--- BEGIN Data listing ---
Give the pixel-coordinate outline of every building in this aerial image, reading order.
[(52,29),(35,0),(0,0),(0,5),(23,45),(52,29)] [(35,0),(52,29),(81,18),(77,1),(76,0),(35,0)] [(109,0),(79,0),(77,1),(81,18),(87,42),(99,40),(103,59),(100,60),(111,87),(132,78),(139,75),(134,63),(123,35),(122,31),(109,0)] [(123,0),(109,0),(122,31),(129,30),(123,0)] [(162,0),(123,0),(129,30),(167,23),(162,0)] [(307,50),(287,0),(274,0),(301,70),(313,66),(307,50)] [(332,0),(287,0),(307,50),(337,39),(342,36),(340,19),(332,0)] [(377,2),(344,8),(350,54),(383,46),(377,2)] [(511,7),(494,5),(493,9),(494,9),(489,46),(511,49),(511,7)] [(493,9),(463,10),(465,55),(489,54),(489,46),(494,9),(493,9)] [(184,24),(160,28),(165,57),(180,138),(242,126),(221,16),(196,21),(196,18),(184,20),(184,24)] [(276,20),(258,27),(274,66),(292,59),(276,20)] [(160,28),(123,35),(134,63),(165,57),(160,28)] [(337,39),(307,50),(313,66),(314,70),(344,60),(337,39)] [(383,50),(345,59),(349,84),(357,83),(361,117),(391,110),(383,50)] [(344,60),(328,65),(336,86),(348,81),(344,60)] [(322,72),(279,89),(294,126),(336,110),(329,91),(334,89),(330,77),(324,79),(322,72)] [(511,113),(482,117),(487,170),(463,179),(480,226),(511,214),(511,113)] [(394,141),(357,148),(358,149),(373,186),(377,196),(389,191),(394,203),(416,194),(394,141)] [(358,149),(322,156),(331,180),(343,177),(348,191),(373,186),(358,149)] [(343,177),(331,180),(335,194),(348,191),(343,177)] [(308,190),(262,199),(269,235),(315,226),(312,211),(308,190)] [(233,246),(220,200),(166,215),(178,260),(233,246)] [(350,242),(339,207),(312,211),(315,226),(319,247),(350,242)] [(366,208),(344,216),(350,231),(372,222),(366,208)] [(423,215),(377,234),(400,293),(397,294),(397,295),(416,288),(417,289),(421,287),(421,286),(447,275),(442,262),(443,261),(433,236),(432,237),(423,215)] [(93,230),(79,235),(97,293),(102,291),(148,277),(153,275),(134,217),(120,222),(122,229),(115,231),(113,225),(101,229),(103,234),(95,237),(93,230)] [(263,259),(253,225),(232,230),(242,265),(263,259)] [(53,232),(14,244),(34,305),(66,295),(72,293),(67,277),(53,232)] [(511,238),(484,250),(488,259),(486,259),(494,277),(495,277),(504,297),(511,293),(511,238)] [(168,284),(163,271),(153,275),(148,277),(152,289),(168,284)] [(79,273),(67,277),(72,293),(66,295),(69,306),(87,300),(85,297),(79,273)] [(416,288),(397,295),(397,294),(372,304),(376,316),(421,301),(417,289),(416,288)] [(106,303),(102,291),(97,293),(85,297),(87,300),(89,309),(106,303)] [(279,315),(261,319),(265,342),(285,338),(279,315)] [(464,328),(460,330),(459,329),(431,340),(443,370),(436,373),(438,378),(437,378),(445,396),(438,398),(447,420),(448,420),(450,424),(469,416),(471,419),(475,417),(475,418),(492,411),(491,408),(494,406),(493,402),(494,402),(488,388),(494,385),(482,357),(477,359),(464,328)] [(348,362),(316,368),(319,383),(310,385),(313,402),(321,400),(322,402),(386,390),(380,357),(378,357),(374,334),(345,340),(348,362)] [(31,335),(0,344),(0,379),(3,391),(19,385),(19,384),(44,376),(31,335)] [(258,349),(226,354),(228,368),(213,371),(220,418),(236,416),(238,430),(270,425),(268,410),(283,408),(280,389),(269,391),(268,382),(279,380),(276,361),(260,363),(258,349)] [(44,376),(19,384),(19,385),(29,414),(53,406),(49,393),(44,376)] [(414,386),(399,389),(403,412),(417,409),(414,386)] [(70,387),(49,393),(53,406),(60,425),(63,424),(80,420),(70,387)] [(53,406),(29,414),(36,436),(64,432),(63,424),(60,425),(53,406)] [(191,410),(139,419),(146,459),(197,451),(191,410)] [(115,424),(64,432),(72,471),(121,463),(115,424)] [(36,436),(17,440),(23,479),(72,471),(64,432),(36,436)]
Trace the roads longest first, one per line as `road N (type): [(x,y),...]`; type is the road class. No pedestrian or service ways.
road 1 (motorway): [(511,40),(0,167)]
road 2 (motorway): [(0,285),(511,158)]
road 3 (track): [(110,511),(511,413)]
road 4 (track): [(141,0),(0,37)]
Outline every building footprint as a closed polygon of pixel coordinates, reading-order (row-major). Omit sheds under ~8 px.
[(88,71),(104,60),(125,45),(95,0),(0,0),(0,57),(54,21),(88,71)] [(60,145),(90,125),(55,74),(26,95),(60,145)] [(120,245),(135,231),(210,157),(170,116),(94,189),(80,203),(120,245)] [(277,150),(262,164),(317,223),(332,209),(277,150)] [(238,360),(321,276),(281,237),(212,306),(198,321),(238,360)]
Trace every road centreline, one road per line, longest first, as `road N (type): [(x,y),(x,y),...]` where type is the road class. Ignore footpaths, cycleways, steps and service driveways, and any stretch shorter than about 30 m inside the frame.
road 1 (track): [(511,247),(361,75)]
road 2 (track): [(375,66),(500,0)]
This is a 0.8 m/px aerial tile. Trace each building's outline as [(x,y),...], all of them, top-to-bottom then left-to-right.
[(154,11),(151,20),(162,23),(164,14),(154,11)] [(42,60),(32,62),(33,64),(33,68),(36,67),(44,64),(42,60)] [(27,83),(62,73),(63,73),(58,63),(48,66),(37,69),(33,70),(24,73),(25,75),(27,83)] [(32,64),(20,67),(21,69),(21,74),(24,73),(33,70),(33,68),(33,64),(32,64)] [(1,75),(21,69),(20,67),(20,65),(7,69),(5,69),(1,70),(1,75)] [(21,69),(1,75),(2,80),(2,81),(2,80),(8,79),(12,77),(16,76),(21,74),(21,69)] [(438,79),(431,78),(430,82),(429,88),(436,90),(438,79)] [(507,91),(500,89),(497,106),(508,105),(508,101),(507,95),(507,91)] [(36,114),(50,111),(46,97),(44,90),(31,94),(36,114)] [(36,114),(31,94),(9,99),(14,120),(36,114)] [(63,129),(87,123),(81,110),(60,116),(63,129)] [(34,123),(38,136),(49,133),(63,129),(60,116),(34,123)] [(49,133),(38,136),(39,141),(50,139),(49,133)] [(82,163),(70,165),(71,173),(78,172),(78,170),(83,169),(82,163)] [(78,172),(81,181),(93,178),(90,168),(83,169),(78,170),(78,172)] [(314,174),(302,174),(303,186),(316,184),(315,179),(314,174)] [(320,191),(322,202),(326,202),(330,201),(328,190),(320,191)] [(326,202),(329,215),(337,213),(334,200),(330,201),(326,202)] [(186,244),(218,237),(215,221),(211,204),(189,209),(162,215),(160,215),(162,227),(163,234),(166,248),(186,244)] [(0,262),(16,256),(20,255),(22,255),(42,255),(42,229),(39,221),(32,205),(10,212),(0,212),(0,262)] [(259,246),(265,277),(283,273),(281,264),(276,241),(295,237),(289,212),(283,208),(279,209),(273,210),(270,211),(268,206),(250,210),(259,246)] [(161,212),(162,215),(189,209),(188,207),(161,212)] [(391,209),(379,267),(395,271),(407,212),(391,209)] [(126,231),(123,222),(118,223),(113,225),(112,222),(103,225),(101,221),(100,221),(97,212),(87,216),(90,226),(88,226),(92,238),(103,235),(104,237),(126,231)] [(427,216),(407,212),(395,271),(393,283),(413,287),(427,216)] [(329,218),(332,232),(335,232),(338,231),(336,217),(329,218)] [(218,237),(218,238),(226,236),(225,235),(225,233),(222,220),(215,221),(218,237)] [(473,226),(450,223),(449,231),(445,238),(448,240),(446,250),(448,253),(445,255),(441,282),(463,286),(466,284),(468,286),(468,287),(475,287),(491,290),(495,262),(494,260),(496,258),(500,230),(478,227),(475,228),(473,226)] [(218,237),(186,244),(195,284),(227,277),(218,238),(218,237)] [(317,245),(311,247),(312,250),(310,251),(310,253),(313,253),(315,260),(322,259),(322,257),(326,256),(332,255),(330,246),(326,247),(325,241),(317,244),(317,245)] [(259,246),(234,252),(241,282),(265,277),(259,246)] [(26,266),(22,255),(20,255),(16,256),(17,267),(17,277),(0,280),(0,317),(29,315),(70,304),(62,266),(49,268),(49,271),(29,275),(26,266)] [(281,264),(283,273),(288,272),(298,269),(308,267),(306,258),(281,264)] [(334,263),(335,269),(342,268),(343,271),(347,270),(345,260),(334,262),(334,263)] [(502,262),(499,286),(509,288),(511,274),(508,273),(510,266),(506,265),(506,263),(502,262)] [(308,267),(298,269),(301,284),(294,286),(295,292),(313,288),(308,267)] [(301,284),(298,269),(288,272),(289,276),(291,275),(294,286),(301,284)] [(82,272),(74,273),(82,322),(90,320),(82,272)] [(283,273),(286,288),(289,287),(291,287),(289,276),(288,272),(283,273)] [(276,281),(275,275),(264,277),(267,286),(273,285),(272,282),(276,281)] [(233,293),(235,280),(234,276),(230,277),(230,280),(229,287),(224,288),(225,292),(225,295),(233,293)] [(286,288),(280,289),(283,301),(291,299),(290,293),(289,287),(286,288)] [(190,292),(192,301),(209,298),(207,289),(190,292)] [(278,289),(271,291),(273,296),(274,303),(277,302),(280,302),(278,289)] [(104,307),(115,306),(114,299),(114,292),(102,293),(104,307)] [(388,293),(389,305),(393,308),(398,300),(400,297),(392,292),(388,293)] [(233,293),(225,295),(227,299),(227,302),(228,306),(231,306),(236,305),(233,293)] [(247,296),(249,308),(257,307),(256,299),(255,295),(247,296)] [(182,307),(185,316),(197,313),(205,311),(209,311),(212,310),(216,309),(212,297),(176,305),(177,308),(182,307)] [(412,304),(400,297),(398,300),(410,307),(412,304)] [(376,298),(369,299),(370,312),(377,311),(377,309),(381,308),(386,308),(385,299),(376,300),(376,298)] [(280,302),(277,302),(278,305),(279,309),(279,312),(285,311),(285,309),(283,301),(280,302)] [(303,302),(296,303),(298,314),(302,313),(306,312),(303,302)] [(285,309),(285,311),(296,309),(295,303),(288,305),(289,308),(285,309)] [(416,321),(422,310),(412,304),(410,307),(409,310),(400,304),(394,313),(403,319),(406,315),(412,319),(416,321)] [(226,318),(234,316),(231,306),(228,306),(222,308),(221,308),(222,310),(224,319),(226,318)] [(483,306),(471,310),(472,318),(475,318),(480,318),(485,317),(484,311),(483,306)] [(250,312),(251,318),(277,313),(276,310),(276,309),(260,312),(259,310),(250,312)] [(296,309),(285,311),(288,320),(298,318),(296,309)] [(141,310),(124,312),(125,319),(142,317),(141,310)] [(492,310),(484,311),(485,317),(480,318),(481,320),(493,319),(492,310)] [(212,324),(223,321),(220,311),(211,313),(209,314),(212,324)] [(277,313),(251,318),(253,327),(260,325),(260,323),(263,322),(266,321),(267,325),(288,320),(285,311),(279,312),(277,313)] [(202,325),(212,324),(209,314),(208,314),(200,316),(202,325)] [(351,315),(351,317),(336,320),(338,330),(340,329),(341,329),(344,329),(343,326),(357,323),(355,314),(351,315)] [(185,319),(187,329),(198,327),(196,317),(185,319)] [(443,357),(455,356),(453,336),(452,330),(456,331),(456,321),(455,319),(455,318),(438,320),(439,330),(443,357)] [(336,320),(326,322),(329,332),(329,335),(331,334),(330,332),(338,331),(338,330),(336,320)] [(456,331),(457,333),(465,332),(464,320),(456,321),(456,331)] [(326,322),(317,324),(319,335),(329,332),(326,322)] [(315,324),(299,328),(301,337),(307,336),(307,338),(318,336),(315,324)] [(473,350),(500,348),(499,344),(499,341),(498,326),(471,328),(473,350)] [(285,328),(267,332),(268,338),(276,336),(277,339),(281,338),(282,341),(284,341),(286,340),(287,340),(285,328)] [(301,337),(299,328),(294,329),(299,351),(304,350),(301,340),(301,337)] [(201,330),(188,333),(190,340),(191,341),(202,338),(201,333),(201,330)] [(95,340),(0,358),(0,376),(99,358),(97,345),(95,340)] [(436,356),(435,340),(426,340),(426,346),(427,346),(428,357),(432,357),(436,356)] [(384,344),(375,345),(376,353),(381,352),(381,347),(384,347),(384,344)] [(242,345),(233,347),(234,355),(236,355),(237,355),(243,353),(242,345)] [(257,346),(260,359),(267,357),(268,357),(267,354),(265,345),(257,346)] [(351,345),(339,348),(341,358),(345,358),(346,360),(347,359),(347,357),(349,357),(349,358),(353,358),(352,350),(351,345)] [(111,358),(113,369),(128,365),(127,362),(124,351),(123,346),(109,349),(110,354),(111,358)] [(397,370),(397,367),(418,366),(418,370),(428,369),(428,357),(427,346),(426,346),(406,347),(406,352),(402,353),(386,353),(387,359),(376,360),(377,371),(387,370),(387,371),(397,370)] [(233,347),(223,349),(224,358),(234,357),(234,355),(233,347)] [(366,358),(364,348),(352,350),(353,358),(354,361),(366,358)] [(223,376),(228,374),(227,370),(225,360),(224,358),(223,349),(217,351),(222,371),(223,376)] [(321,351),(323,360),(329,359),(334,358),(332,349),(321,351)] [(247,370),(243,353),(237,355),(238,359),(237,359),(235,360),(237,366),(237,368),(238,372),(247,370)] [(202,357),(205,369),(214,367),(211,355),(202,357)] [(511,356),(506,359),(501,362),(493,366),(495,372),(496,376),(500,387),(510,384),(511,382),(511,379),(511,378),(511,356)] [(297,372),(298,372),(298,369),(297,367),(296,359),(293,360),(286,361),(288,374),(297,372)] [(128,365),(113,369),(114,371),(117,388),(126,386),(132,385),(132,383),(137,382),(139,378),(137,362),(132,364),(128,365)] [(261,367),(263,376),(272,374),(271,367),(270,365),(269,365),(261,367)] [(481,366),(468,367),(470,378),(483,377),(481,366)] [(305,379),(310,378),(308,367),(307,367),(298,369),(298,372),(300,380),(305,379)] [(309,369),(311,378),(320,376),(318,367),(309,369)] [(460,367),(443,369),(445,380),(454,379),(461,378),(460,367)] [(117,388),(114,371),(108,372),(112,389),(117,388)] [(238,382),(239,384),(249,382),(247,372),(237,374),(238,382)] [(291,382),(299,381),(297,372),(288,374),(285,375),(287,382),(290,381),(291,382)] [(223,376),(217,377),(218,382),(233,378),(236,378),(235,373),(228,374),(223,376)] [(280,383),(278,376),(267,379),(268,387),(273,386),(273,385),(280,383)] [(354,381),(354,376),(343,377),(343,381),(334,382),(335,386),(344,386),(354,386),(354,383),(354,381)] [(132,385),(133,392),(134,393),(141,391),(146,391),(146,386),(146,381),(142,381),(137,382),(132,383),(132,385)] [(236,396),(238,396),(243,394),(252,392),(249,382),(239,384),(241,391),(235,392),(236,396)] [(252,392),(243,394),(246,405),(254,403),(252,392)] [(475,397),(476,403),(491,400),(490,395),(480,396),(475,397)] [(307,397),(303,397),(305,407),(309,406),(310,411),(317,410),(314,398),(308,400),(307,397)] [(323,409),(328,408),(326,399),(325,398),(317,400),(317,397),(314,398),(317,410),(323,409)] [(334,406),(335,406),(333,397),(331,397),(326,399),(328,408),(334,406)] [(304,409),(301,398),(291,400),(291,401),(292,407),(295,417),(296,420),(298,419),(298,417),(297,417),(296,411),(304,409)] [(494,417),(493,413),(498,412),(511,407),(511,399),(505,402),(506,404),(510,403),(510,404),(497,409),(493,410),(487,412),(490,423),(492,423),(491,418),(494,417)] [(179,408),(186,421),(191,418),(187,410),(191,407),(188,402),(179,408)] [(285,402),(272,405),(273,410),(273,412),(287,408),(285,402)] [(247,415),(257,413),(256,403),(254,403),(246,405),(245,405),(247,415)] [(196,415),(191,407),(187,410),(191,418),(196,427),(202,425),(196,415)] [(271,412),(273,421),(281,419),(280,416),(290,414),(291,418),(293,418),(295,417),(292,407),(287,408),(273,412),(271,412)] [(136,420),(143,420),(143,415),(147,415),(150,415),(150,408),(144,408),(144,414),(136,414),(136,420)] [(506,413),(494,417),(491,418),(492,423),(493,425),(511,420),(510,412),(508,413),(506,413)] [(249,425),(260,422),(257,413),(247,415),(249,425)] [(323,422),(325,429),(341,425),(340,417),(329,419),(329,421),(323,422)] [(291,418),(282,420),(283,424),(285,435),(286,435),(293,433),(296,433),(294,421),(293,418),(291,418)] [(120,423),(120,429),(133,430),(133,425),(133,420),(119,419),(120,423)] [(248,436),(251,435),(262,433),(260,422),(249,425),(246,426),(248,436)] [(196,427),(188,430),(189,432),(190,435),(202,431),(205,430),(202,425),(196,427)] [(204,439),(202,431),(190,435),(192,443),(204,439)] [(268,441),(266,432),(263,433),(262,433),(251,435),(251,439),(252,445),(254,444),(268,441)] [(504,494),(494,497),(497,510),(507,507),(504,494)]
--- END Data listing ---
#### [Task description]
Please identify each line in the data above that contains the word "service", and copy those lines out in full.

#### [Problem solution]
Trace the roads longest first, one per line as `road N (type): [(x,y),...]`; type is the road class. No pedestrian or service ways.
Trace every road centreline, one road per line, longest first, as `road N (type): [(x,y),(x,y),...]` where type is the road class. Ignore footpaths, cycleways, steps and service driveways, and any stretch shorter than about 30 m inside the frame.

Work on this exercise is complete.